===== INFORMATION SUPPLIED

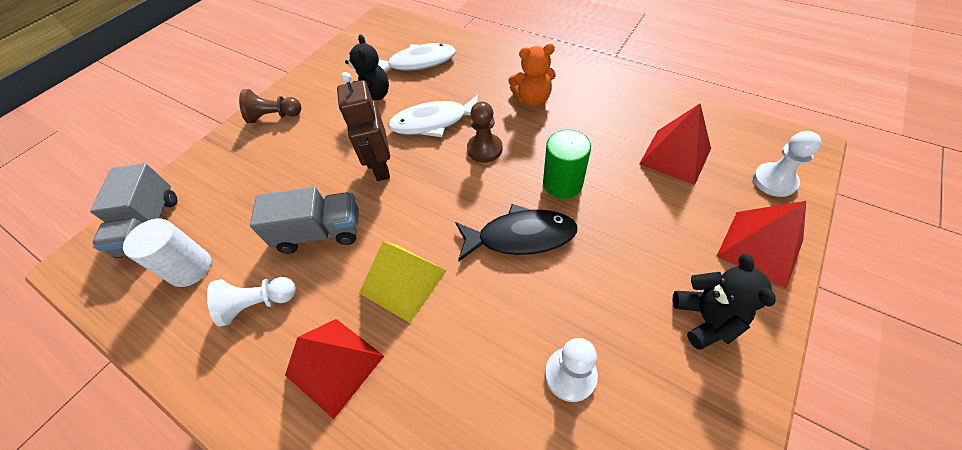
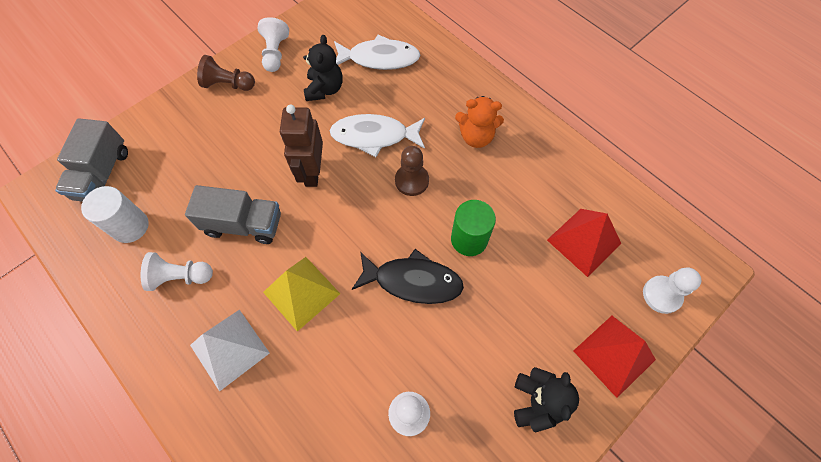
camera: 10 degrees right, 10 degrees up
red pyramid [285,319,384,419] -> white pyramid [190,310,270,392]
none -> white pawn [258,17,289,72]

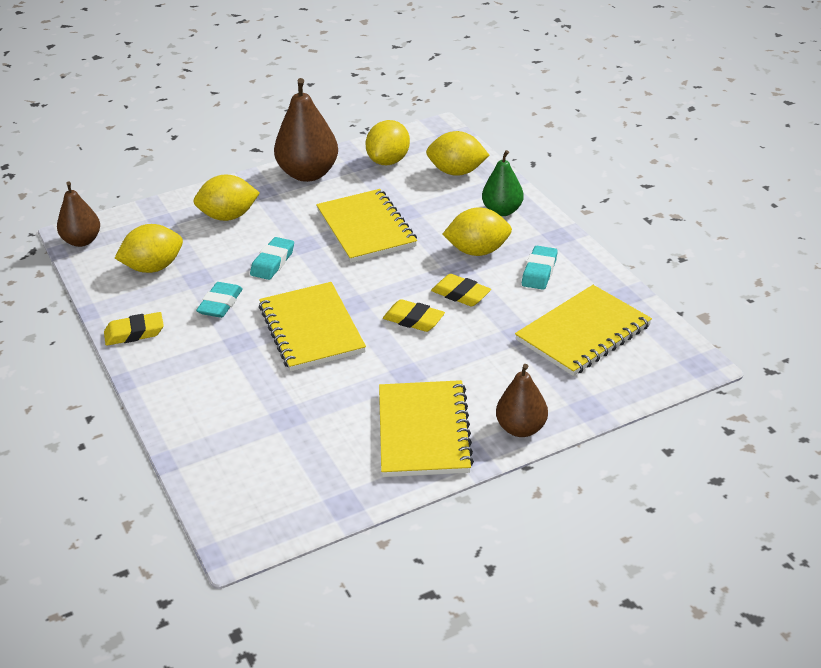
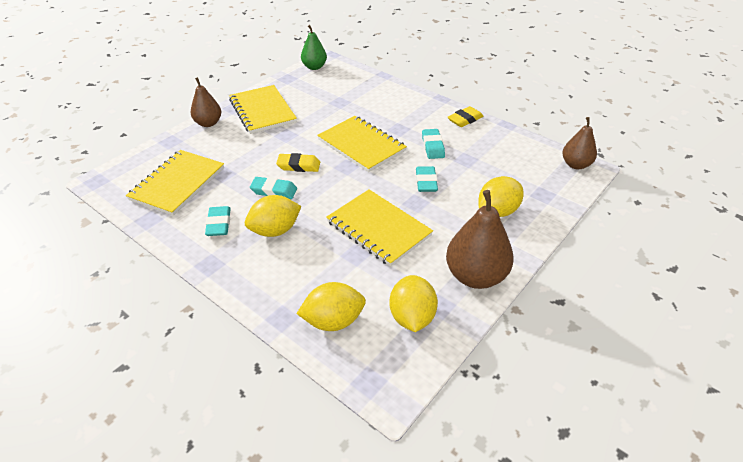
camera: 155 degrees right, 5 degrees up
yellow lemon [115,224,183,273] -> none
yellow eraser [431,274,491,307] -> turquoise eraser [250,177,297,199]
green pear [482,150,524,216] -> green pear moved to [301,25,327,70]

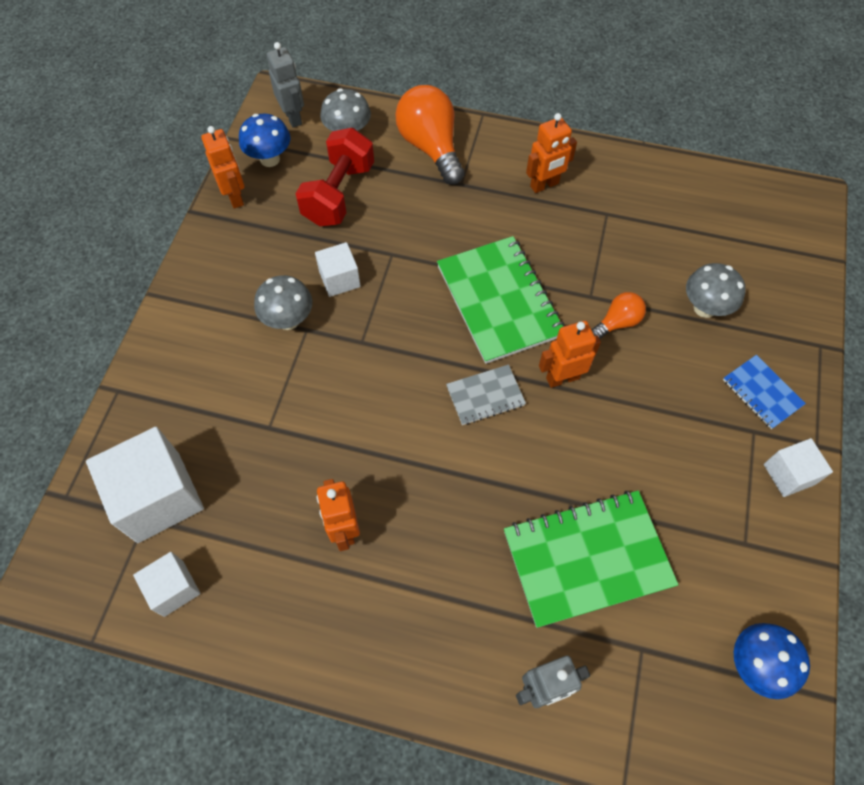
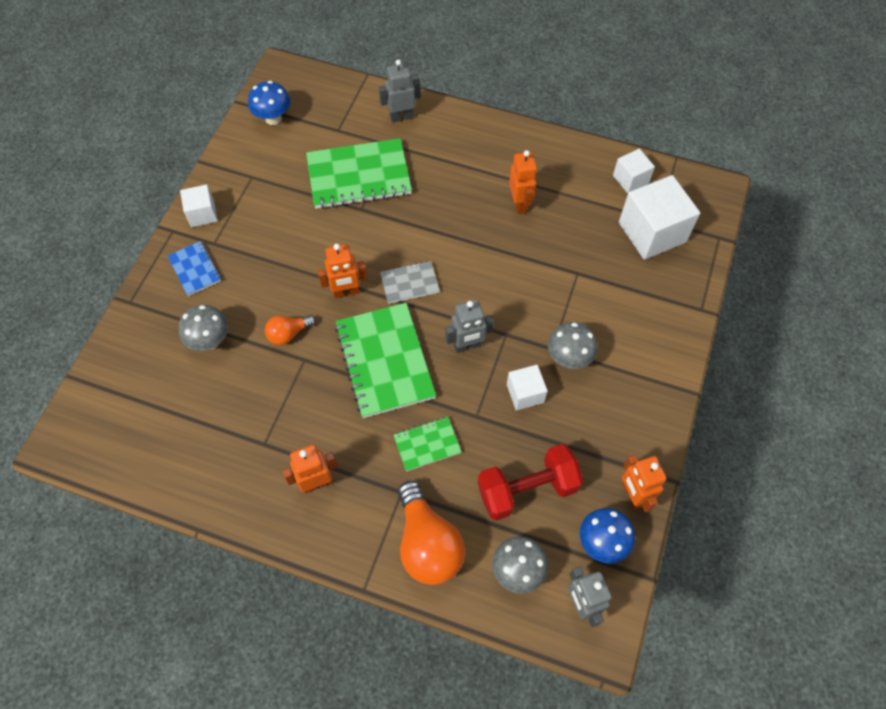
camera: 175 degrees left, 0 degrees up
red dumbbell [295,128,374,226] -> red dumbbell turned 45 degrees clockwise [478,444,583,521]
none -> green notebook [394,417,462,471]
none -> grey robot [445,300,494,353]

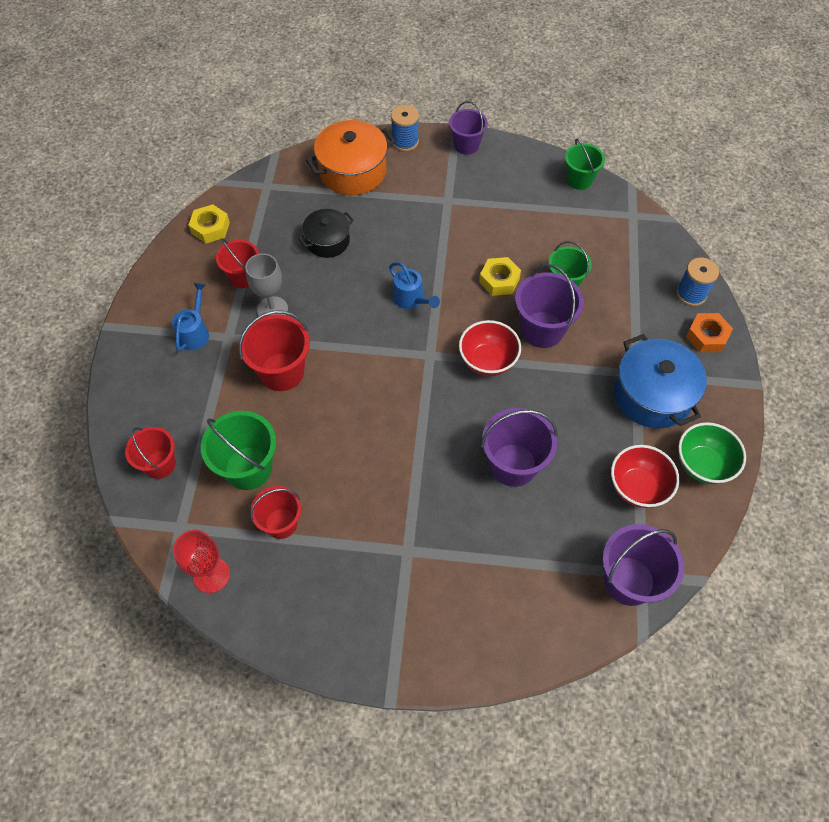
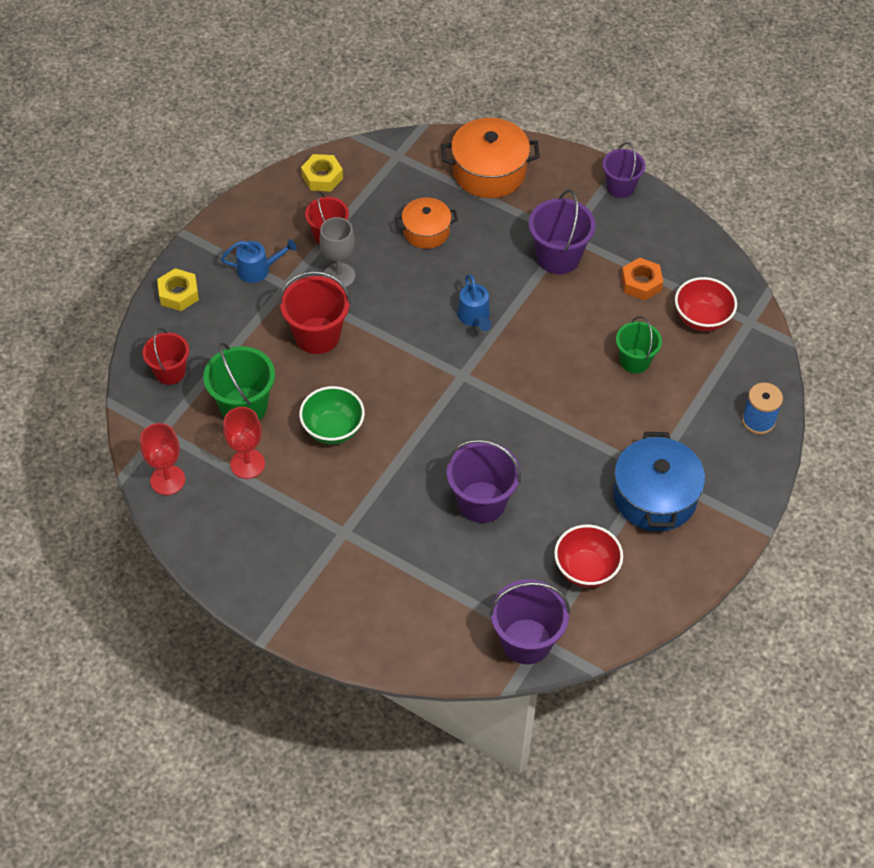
camera: 25 degrees right, 5 degrees down
blue watering can [172,283,209,351] -> blue watering can turned 45 degrees clockwise [221,239,297,283]
red bucket [250,486,301,539] -> red goblet [223,407,265,479]
black pot [298,209,354,258] -> orange pot [395,197,458,249]
blue spool [391,105,419,152] -> none
red bowl [459,320,521,376] -> red bowl moved to [675,277,737,332]
yellow nut [479,257,521,296] -> yellow nut moved to [157,268,199,311]
purple bucket [515,264,584,348] -> purple bucket moved to [529,189,596,274]
green bucket [565,139,605,190] -> none
green bowl [678,422,746,484] -> green bowl moved to [299,386,365,444]
orange nut [686,313,733,352] -> orange nut moved to [621,258,663,301]

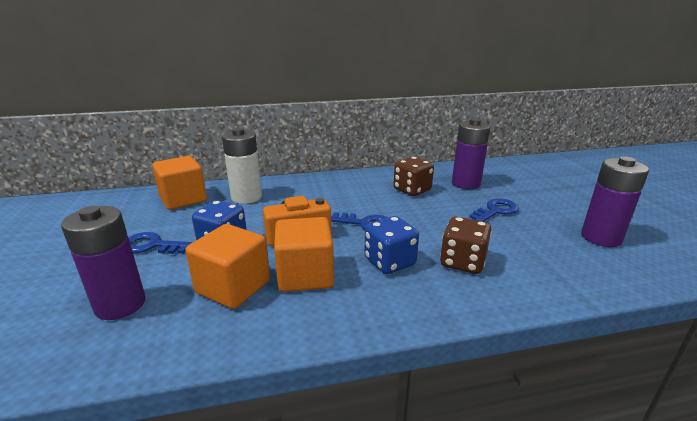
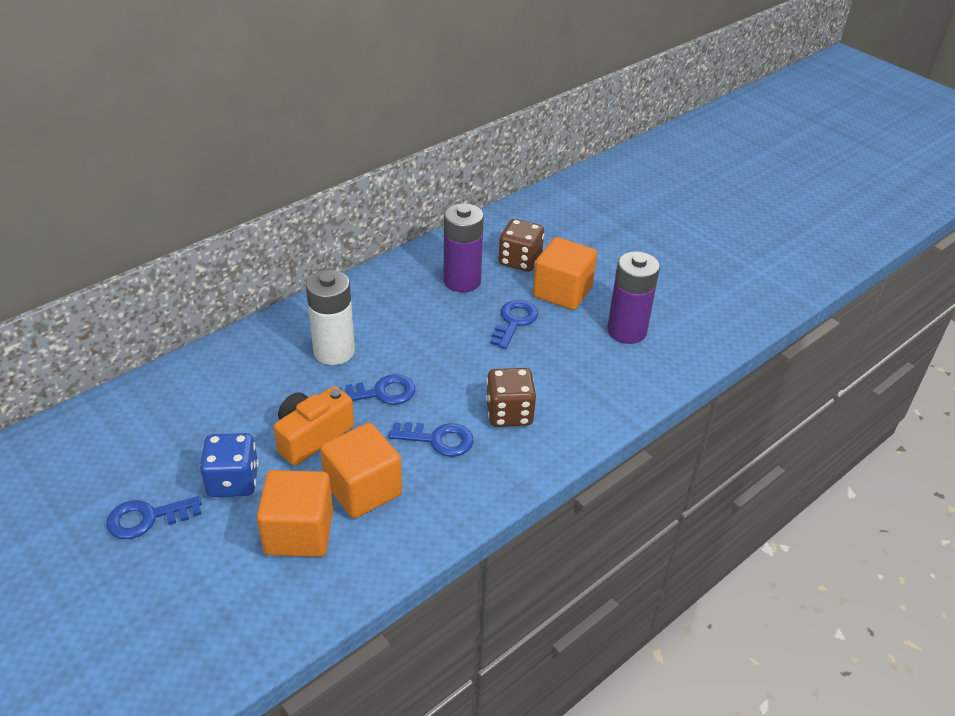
camera: 30 degrees left, 15 degrees up
purple battery [61,206,146,320] -> none
orange cube [152,156,207,210] -> orange cube moved to [533,237,597,310]
white battery [222,128,262,204] -> white battery moved to [306,270,355,365]
blue dice [364,216,419,274] -> blue key [389,422,474,457]
brown dice [393,157,434,196] -> brown dice moved to [498,219,544,272]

==========

#### WHAT YOU NEED TO DO
Please set down, word for word, the lines starting at the line that holds "yellow lemon [115,224,183,273] -> none" and running to the end of the listing, with no pictures.

#### TASK RESPONSE
yellow lemon [115,224,183,273] -> none
yellow eraser [431,274,491,307] -> turquoise eraser [250,177,297,199]
green pear [482,150,524,216] -> green pear moved to [301,25,327,70]

camera: 175 degrees left, 0 degrees up
red dumbbell [295,128,374,226] -> red dumbbell turned 45 degrees clockwise [478,444,583,521]
none -> green notebook [394,417,462,471]
none -> grey robot [445,300,494,353]

camera: 25 degrees right, 5 degrees down
blue watering can [172,283,209,351] -> blue watering can turned 45 degrees clockwise [221,239,297,283]
red bucket [250,486,301,539] -> red goblet [223,407,265,479]
black pot [298,209,354,258] -> orange pot [395,197,458,249]
blue spool [391,105,419,152] -> none
red bowl [459,320,521,376] -> red bowl moved to [675,277,737,332]
yellow nut [479,257,521,296] -> yellow nut moved to [157,268,199,311]
purple bucket [515,264,584,348] -> purple bucket moved to [529,189,596,274]
green bucket [565,139,605,190] -> none
green bowl [678,422,746,484] -> green bowl moved to [299,386,365,444]
orange nut [686,313,733,352] -> orange nut moved to [621,258,663,301]

camera: 30 degrees left, 15 degrees up
purple battery [61,206,146,320] -> none
orange cube [152,156,207,210] -> orange cube moved to [533,237,597,310]
white battery [222,128,262,204] -> white battery moved to [306,270,355,365]
blue dice [364,216,419,274] -> blue key [389,422,474,457]
brown dice [393,157,434,196] -> brown dice moved to [498,219,544,272]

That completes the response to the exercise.